Each record that follows goes into your reply unchanged; the pictures do not.

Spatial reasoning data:
>>>

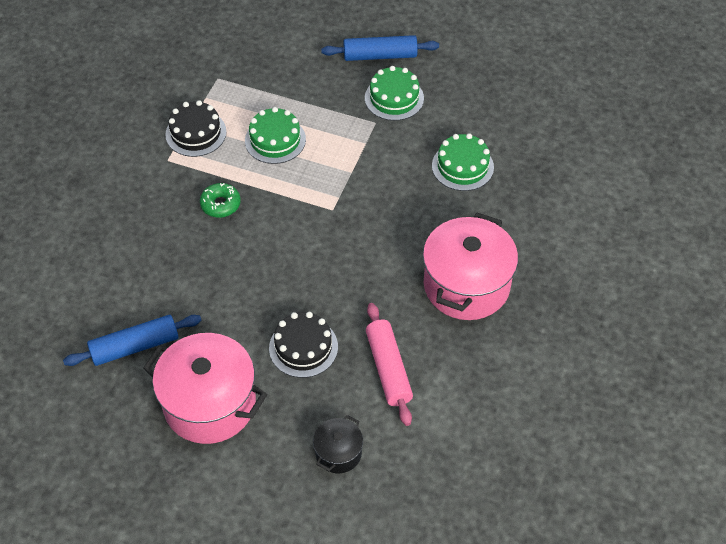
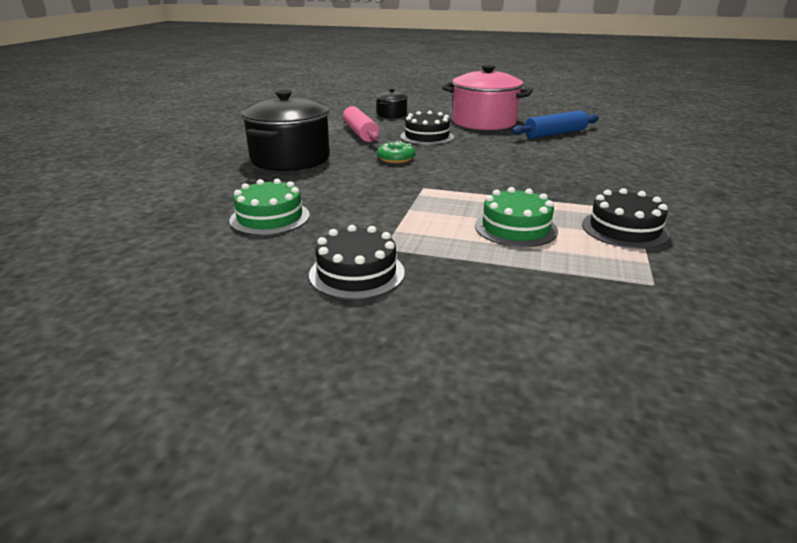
camera: 175 degrees right, 25 degrees down
(220, 204) = (544, 186): green donut -> green donut (396, 159)
(380, 55) = (384, 329): blue rolling pin -> none
(394, 98) = (357, 273): green cake -> black cake
(466, 285) = (290, 159): pink pot -> black pot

<<<

### Task output
camera: 175 degrees right, 25 degrees down
(220, 204) = (544, 186): green donut -> green donut (396, 159)
(380, 55) = (384, 329): blue rolling pin -> none
(394, 98) = (357, 273): green cake -> black cake
(466, 285) = (290, 159): pink pot -> black pot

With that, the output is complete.